• _Exercise_: Return every line of the data below that contains the string "kern".

# START OF Material for the task

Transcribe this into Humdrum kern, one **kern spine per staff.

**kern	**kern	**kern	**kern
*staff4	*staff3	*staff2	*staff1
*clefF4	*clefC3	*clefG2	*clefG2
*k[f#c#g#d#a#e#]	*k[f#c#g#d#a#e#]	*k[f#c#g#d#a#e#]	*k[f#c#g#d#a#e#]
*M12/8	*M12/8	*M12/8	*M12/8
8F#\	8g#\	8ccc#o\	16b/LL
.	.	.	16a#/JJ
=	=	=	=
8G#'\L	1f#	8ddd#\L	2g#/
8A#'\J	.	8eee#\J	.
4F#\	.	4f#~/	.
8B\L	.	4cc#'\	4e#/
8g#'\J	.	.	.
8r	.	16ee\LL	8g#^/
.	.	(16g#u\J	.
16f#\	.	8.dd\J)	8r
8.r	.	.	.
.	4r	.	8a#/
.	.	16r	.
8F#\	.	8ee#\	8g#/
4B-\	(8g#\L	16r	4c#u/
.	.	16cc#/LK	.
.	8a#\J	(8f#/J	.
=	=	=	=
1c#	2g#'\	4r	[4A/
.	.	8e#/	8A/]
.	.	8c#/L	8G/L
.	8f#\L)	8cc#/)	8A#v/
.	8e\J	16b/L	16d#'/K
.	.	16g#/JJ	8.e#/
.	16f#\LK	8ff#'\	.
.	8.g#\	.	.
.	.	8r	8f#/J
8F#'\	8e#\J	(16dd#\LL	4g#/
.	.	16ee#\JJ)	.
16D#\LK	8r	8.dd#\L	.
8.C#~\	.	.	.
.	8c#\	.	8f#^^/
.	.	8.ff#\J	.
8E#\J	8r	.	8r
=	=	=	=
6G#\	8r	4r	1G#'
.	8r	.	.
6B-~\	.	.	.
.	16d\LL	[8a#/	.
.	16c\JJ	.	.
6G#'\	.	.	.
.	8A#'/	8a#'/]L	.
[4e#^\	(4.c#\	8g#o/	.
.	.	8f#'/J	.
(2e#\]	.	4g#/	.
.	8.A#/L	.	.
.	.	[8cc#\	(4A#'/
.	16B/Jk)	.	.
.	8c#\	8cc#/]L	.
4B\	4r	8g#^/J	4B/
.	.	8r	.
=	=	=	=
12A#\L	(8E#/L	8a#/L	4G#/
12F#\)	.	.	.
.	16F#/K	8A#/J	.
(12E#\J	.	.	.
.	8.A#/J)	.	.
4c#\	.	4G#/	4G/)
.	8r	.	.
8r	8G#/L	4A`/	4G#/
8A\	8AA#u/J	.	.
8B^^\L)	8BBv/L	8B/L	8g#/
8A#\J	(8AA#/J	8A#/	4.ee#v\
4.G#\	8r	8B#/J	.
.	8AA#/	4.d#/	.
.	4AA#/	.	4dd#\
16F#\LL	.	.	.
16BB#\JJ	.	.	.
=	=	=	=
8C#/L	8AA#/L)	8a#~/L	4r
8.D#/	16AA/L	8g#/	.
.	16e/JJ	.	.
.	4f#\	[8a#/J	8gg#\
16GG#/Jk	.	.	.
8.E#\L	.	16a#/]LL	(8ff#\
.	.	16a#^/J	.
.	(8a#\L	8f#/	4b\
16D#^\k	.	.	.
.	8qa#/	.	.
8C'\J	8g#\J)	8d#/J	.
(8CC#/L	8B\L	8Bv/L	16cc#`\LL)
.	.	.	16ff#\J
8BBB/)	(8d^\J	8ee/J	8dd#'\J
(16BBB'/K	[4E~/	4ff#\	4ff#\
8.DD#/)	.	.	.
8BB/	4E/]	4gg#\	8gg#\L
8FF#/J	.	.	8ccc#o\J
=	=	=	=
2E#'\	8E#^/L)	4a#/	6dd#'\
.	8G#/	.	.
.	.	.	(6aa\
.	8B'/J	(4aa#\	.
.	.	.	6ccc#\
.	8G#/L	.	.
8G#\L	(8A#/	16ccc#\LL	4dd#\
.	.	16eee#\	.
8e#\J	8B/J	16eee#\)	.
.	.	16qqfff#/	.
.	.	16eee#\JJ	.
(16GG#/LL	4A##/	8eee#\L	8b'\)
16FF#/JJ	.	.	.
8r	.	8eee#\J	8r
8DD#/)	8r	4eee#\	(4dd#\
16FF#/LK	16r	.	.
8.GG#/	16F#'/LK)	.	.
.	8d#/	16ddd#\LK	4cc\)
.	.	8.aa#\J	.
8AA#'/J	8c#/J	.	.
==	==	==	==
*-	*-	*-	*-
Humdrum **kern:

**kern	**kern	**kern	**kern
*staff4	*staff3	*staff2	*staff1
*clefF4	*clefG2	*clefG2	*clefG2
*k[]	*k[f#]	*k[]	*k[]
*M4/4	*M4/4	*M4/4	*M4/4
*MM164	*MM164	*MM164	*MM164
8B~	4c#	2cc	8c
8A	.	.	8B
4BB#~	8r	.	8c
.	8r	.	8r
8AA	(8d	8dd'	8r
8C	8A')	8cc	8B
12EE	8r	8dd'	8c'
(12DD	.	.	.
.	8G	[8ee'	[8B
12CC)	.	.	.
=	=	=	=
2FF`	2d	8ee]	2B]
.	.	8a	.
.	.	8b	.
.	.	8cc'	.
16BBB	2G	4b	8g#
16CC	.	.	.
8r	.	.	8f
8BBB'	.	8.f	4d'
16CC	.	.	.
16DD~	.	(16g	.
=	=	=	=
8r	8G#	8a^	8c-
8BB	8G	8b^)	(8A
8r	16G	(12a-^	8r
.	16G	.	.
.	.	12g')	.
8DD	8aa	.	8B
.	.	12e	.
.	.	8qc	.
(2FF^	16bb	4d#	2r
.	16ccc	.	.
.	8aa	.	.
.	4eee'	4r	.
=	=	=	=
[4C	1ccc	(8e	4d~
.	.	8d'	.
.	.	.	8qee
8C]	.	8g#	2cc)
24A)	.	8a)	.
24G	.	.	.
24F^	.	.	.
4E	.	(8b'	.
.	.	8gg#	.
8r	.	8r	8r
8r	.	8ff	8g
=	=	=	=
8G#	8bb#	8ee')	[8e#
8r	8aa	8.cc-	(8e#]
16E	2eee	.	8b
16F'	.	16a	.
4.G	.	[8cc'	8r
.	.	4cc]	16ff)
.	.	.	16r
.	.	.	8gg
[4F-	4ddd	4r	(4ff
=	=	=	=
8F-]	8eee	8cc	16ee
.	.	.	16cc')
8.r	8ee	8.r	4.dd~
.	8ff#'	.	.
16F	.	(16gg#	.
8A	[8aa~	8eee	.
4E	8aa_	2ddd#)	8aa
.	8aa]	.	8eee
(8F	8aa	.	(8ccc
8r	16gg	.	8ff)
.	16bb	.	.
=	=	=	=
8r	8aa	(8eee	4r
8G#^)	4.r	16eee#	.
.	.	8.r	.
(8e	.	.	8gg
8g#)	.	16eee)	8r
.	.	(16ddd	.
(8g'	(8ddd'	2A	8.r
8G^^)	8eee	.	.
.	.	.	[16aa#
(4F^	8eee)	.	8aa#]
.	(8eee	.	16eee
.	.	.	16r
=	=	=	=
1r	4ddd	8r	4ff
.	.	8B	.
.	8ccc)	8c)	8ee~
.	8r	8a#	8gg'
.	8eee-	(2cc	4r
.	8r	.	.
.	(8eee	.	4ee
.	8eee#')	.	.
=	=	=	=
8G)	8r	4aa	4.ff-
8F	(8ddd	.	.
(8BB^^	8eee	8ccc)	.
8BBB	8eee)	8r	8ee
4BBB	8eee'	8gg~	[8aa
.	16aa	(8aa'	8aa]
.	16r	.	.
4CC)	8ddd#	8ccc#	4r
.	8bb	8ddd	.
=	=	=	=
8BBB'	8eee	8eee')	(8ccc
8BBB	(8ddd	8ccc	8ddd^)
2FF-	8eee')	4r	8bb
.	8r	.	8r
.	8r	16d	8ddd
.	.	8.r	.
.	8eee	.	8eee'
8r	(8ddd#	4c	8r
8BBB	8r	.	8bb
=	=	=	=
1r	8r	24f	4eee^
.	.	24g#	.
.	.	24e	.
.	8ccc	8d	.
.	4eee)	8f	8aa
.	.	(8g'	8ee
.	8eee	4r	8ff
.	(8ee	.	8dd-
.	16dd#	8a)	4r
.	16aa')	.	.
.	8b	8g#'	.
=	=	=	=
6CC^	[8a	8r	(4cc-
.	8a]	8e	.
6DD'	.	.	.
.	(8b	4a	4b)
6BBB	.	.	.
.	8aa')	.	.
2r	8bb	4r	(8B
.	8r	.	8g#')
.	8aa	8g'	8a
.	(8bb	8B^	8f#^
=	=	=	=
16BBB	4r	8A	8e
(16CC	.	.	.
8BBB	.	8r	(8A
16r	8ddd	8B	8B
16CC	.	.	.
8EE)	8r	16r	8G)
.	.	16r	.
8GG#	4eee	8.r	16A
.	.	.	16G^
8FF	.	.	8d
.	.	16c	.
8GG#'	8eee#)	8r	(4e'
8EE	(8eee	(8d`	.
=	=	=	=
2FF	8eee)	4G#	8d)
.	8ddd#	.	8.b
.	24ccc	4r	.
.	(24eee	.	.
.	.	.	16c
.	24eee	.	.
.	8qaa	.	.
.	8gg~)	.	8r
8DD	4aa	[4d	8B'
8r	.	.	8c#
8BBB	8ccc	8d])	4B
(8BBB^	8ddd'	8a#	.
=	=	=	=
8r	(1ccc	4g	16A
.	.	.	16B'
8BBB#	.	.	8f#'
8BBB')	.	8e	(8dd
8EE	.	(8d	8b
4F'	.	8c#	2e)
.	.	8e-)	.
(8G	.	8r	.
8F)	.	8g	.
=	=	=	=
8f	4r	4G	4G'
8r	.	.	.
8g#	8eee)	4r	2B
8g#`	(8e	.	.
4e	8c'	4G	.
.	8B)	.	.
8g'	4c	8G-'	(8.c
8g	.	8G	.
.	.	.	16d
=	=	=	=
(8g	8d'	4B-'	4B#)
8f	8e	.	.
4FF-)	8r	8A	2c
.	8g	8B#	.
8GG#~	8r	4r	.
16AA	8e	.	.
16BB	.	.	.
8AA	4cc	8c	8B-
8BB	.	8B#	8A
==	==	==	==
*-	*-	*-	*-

# END OF Material for the task

• _The solution_:
Transcribe this into Humdrum kern, one **kern spine per staff.
**kern	**kern	**kern	**kern
Humdrum **kern:
**kern	**kern	**kern	**kern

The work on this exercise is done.